*Stored records*.
BEGIN

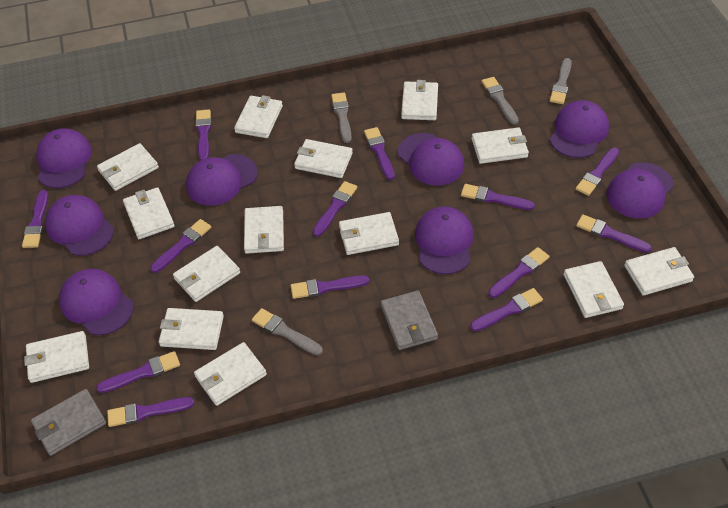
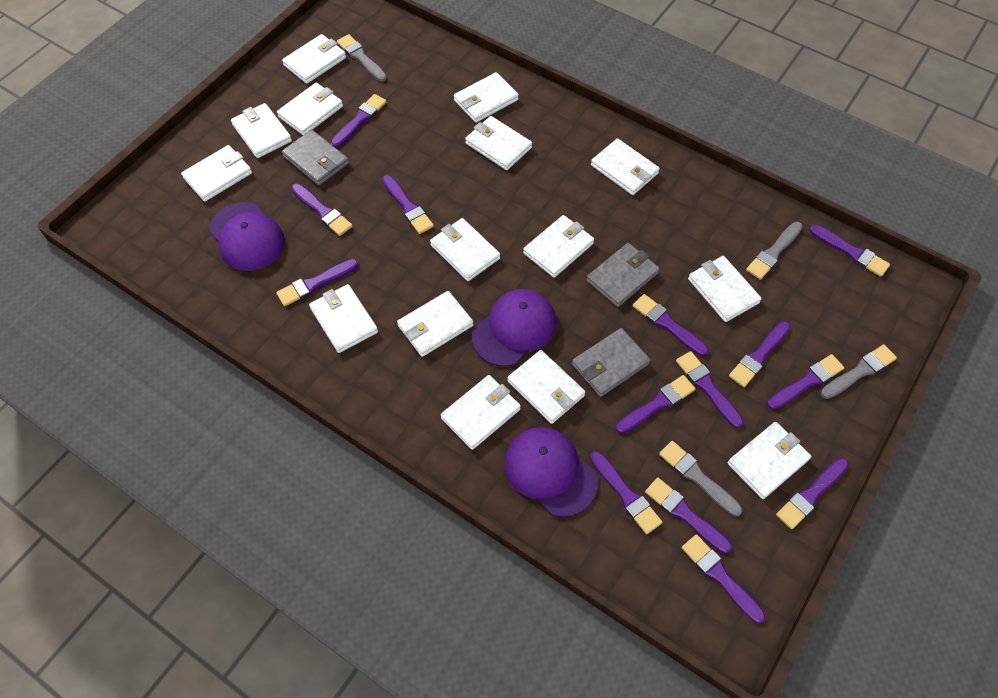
grey wallet: 2 -> 3
purple brush: 13 -> 14
purple cap: 8 -> 3
white wallet: 14 -> 15

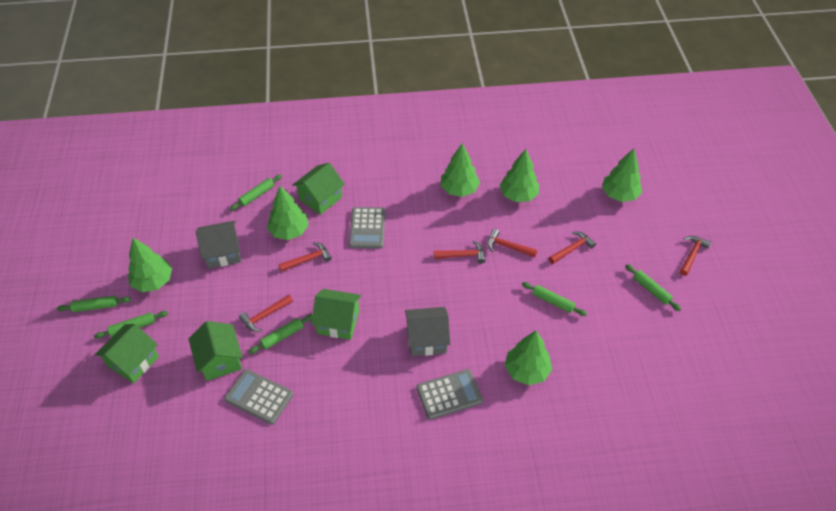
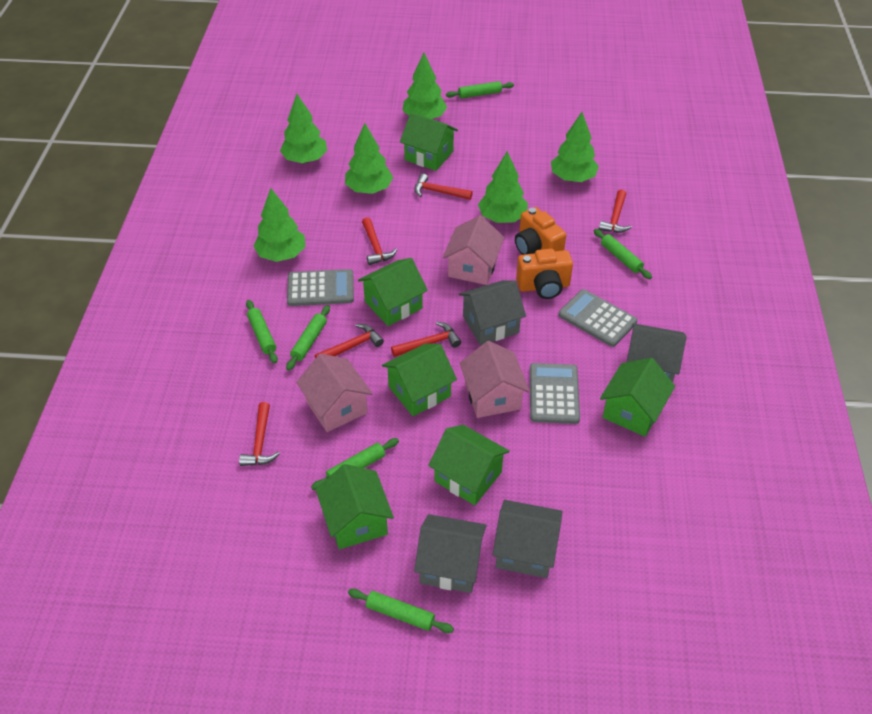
green house: 4 -> 6
grey house: 2 -> 4
orange camera: 0 -> 2
pink house: 0 -> 3

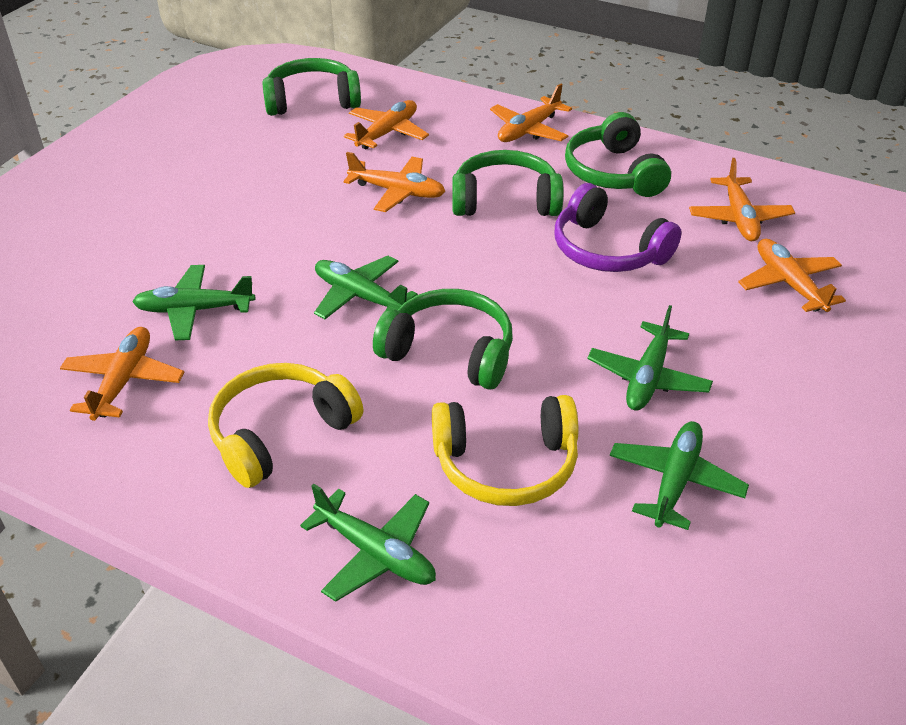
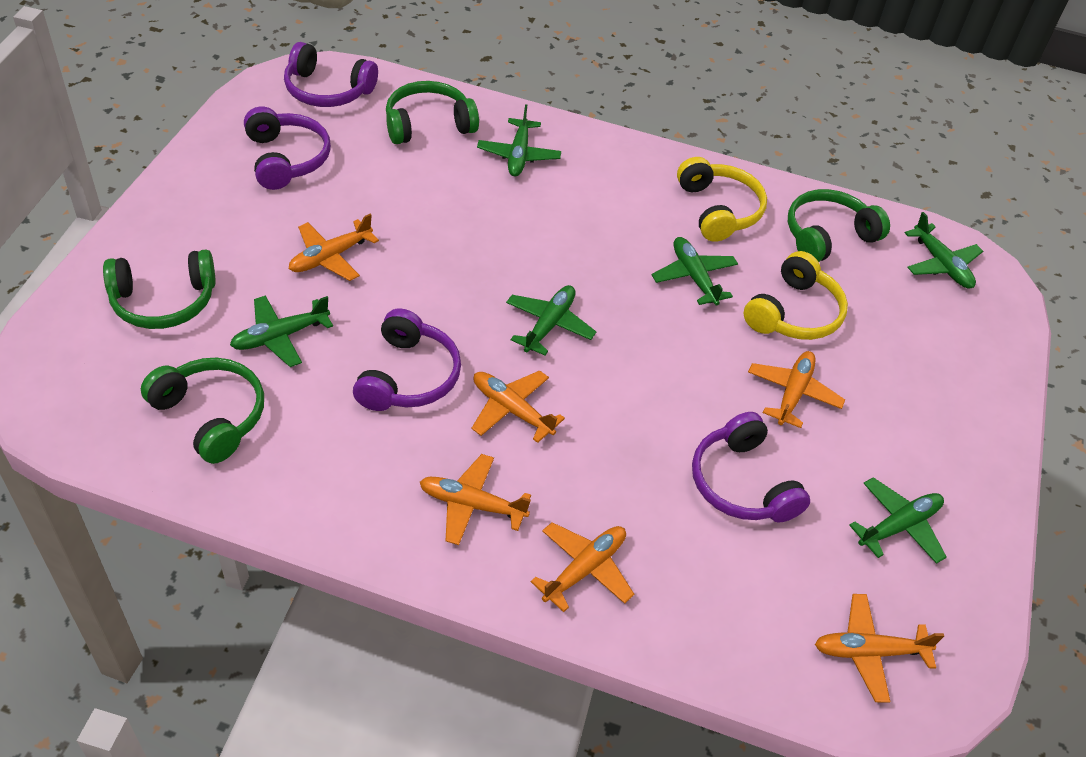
green plane: 5 -> 6
purple headphones: 1 -> 4

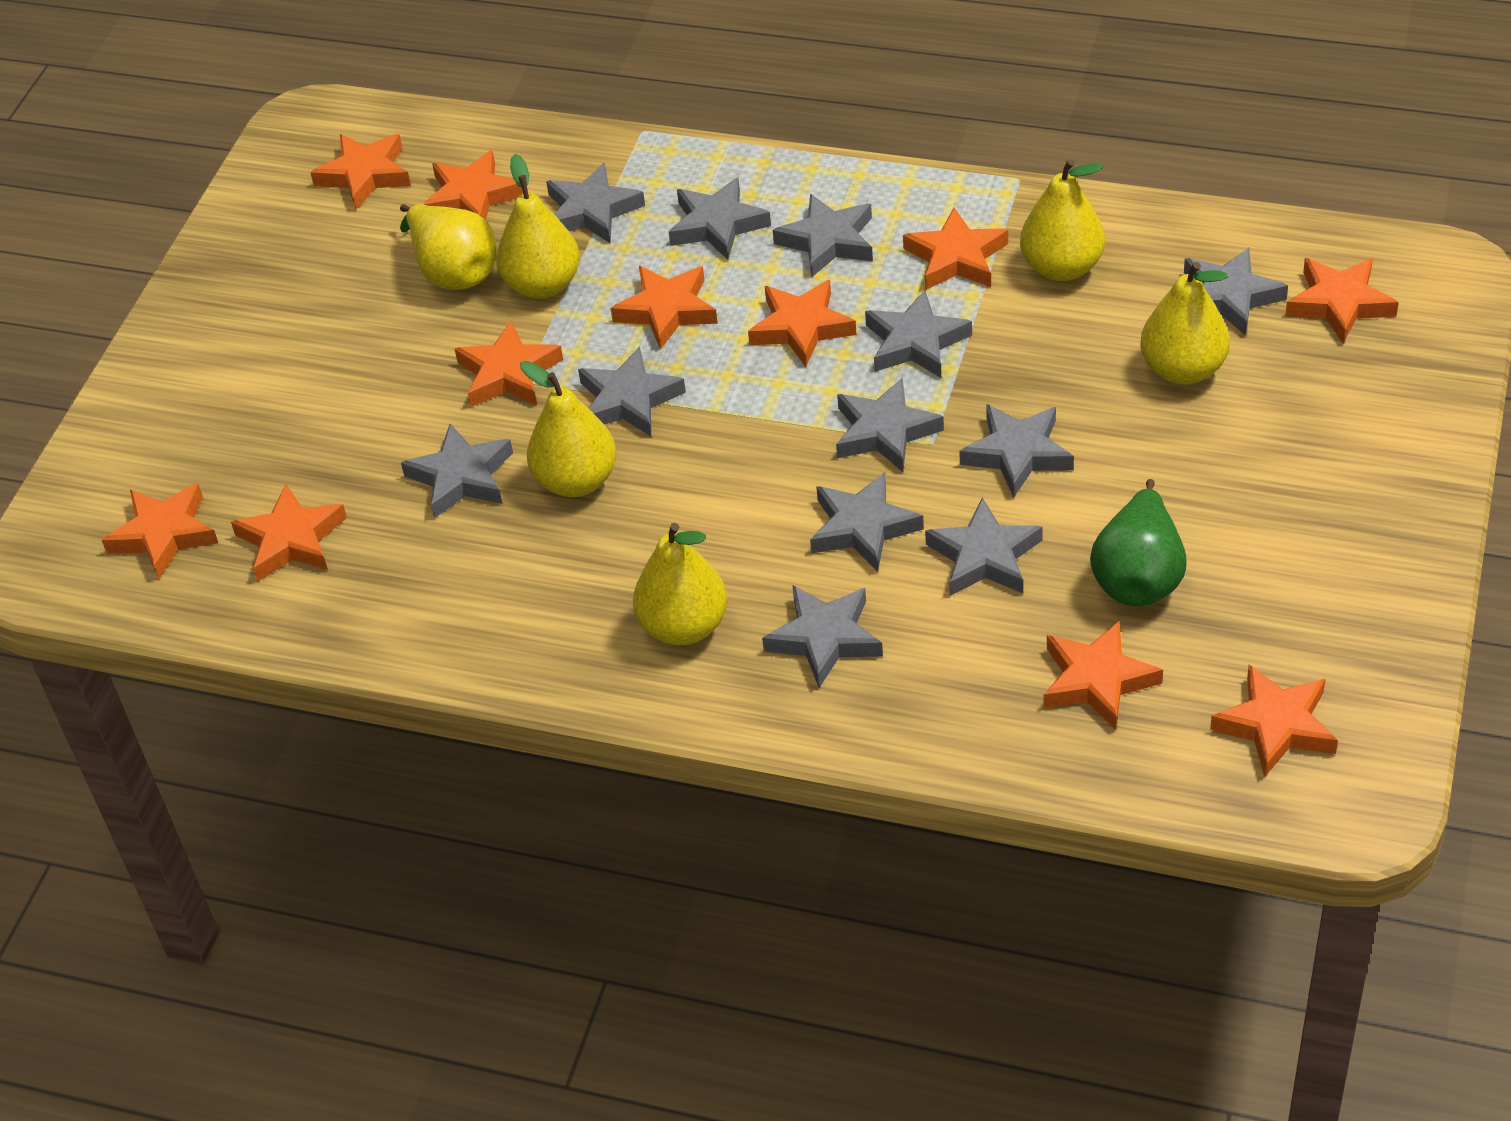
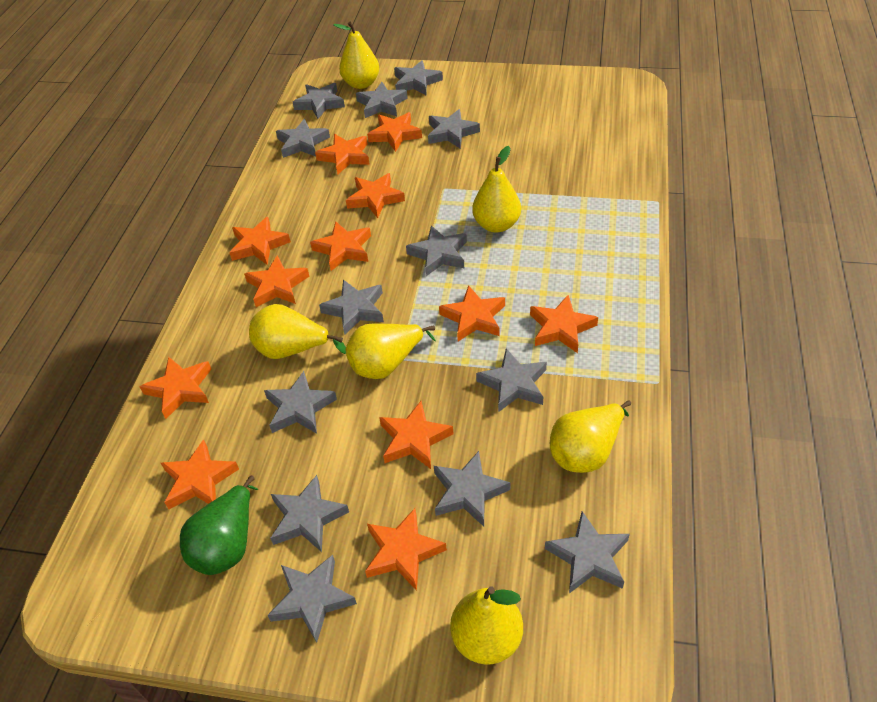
grey star: 12 -> 13
orange star: 11 -> 12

END

*WORK TASK*. If an entry holds a picture, skip the picture and print the rest of the data exactly.

*ANSWER FOR THIS EXERCISE*.
grey wallet: 2 -> 3
purple brush: 13 -> 14
purple cap: 8 -> 3
white wallet: 14 -> 15

green house: 4 -> 6
grey house: 2 -> 4
orange camera: 0 -> 2
pink house: 0 -> 3

green plane: 5 -> 6
purple headphones: 1 -> 4

grey star: 12 -> 13
orange star: 11 -> 12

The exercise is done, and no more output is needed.